(Dataset records)
*** Begin section ***

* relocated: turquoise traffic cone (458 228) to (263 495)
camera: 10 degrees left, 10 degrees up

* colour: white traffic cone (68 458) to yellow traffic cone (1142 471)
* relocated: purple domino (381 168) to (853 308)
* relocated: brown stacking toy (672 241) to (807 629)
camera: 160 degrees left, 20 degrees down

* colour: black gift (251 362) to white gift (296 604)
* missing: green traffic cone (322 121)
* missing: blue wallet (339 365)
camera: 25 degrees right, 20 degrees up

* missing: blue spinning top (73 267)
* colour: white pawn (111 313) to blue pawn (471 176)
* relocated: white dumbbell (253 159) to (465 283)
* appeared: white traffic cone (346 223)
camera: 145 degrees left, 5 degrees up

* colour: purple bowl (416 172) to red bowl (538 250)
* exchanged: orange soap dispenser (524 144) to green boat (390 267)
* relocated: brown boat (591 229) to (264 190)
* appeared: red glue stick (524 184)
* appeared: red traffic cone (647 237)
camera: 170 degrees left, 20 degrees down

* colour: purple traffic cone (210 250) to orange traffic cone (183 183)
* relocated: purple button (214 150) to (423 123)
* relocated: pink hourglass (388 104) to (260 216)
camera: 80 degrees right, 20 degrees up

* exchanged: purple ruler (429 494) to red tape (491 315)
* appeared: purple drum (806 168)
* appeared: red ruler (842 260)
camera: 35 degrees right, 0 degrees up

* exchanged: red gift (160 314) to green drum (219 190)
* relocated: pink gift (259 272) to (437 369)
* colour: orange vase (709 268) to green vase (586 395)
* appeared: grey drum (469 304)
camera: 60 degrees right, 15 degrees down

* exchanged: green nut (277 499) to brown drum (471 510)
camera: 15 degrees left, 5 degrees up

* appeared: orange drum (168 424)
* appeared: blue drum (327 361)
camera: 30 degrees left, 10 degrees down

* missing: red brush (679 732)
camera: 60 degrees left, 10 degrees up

*** End section ***

## Work to complete:
From the records above, please extract every line and repeat it exactly.

## Reply to the task:
* relocated: turquoise traffic cone (458 228) to (263 495)
camera: 10 degrees left, 10 degrees up

* colour: white traffic cone (68 458) to yellow traffic cone (1142 471)
* relocated: purple domino (381 168) to (853 308)
* relocated: brown stacking toy (672 241) to (807 629)
camera: 160 degrees left, 20 degrees down

* colour: black gift (251 362) to white gift (296 604)
* missing: green traffic cone (322 121)
* missing: blue wallet (339 365)
camera: 25 degrees right, 20 degrees up

* missing: blue spinning top (73 267)
* colour: white pawn (111 313) to blue pawn (471 176)
* relocated: white dumbbell (253 159) to (465 283)
* appeared: white traffic cone (346 223)
camera: 145 degrees left, 5 degrees up

* colour: purple bowl (416 172) to red bowl (538 250)
* exchanged: orange soap dispenser (524 144) to green boat (390 267)
* relocated: brown boat (591 229) to (264 190)
* appeared: red glue stick (524 184)
* appeared: red traffic cone (647 237)
camera: 170 degrees left, 20 degrees down

* colour: purple traffic cone (210 250) to orange traffic cone (183 183)
* relocated: purple button (214 150) to (423 123)
* relocated: pink hourglass (388 104) to (260 216)
camera: 80 degrees right, 20 degrees up

* exchanged: purple ruler (429 494) to red tape (491 315)
* appeared: purple drum (806 168)
* appeared: red ruler (842 260)
camera: 35 degrees right, 0 degrees up

* exchanged: red gift (160 314) to green drum (219 190)
* relocated: pink gift (259 272) to (437 369)
* colour: orange vase (709 268) to green vase (586 395)
* appeared: grey drum (469 304)
camera: 60 degrees right, 15 degrees down

* exchanged: green nut (277 499) to brown drum (471 510)
camera: 15 degrees left, 5 degrees up

* appeared: orange drum (168 424)
* appeared: blue drum (327 361)
camera: 30 degrees left, 10 degrees down

* missing: red brush (679 732)
camera: 60 degrees left, 10 degrees up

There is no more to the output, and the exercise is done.